**WHAT TO PRODUCE:**
Beginning at the line that includes "pink triangle at" in the entries below, print each line exactly as it appears, through the last one.

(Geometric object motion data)
==*==
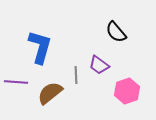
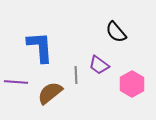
blue L-shape: rotated 20 degrees counterclockwise
pink hexagon: moved 5 px right, 7 px up; rotated 10 degrees counterclockwise
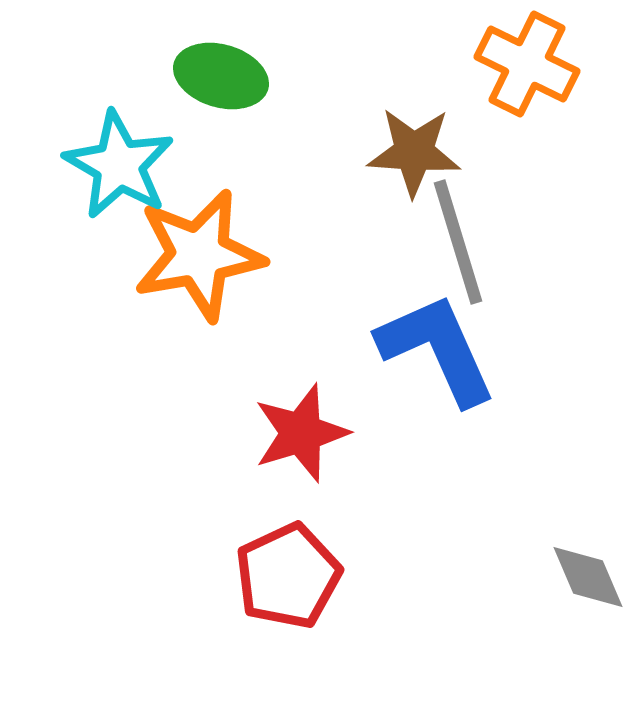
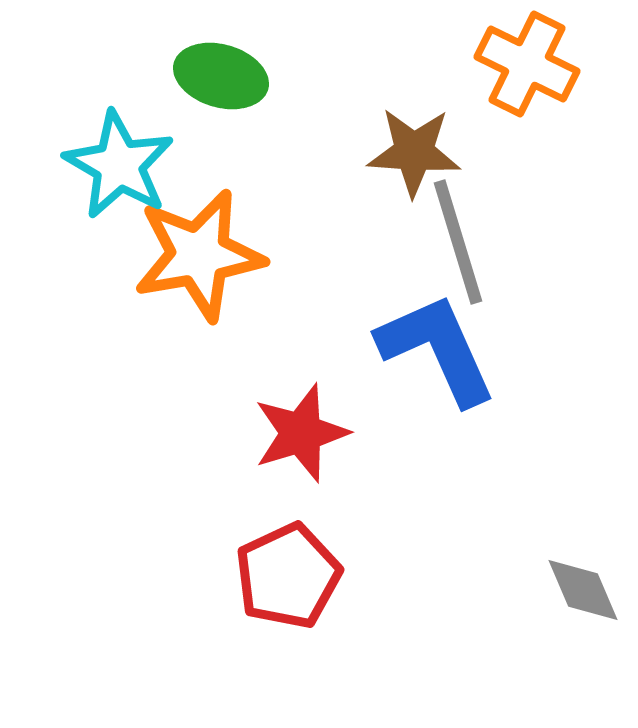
gray diamond: moved 5 px left, 13 px down
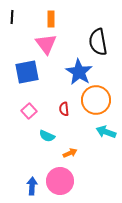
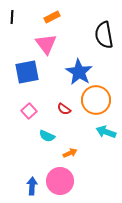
orange rectangle: moved 1 px right, 2 px up; rotated 63 degrees clockwise
black semicircle: moved 6 px right, 7 px up
red semicircle: rotated 48 degrees counterclockwise
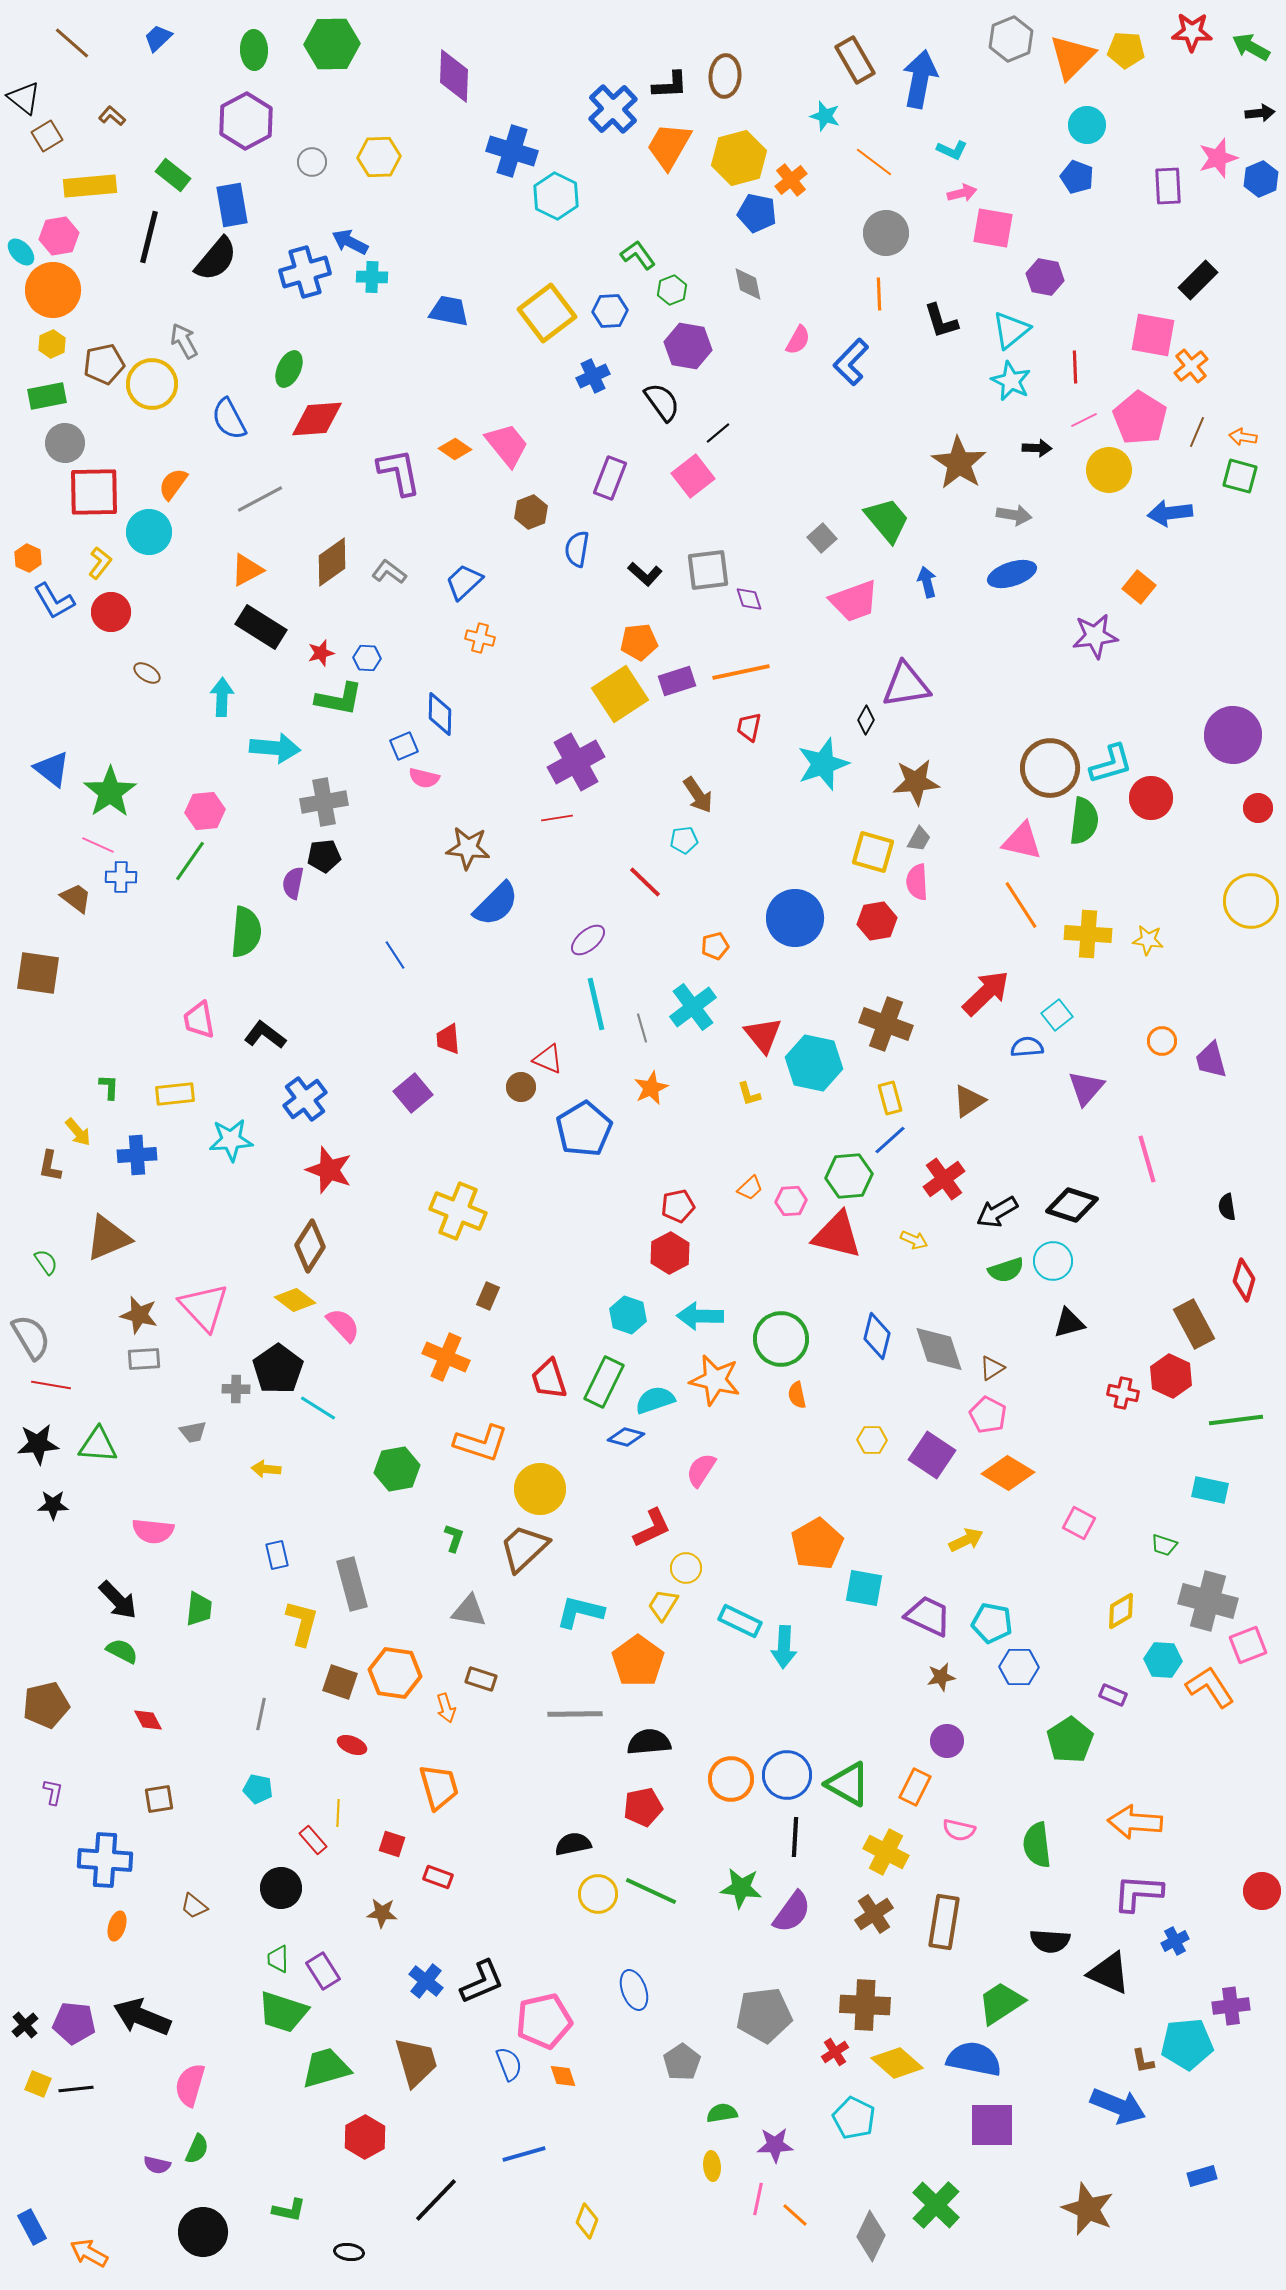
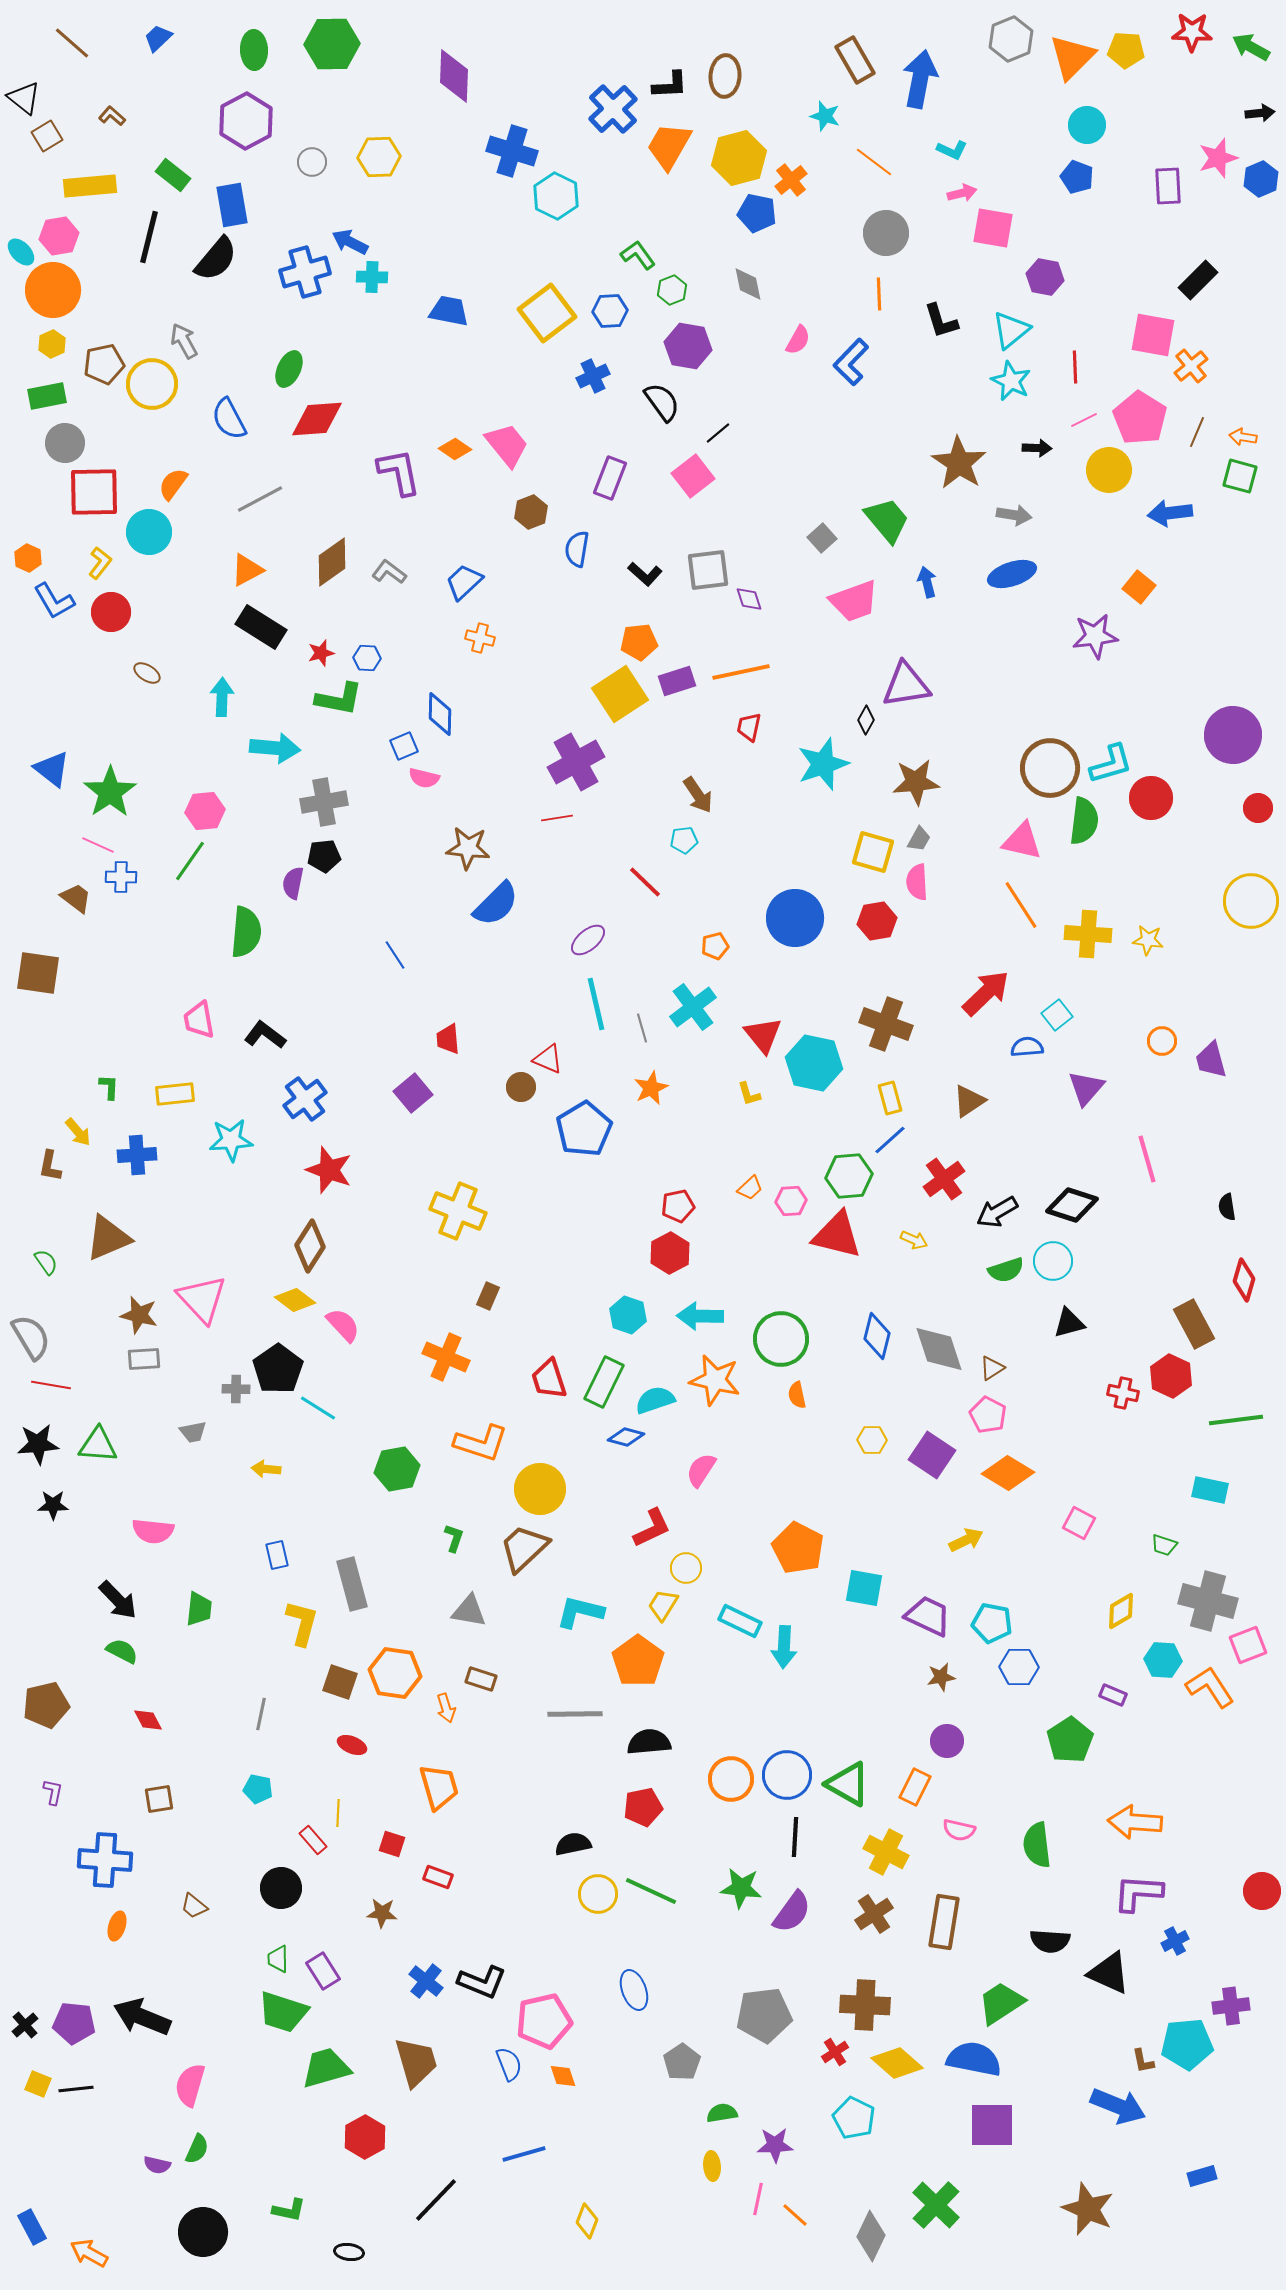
pink triangle at (204, 1307): moved 2 px left, 8 px up
orange pentagon at (817, 1544): moved 19 px left, 4 px down; rotated 15 degrees counterclockwise
black L-shape at (482, 1982): rotated 45 degrees clockwise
==*==
**RESULT OF THE EXERCISE:**
pink triangle at (204, 1307): moved 2 px left, 8 px up
orange pentagon at (817, 1544): moved 19 px left, 4 px down; rotated 15 degrees counterclockwise
black L-shape at (482, 1982): rotated 45 degrees clockwise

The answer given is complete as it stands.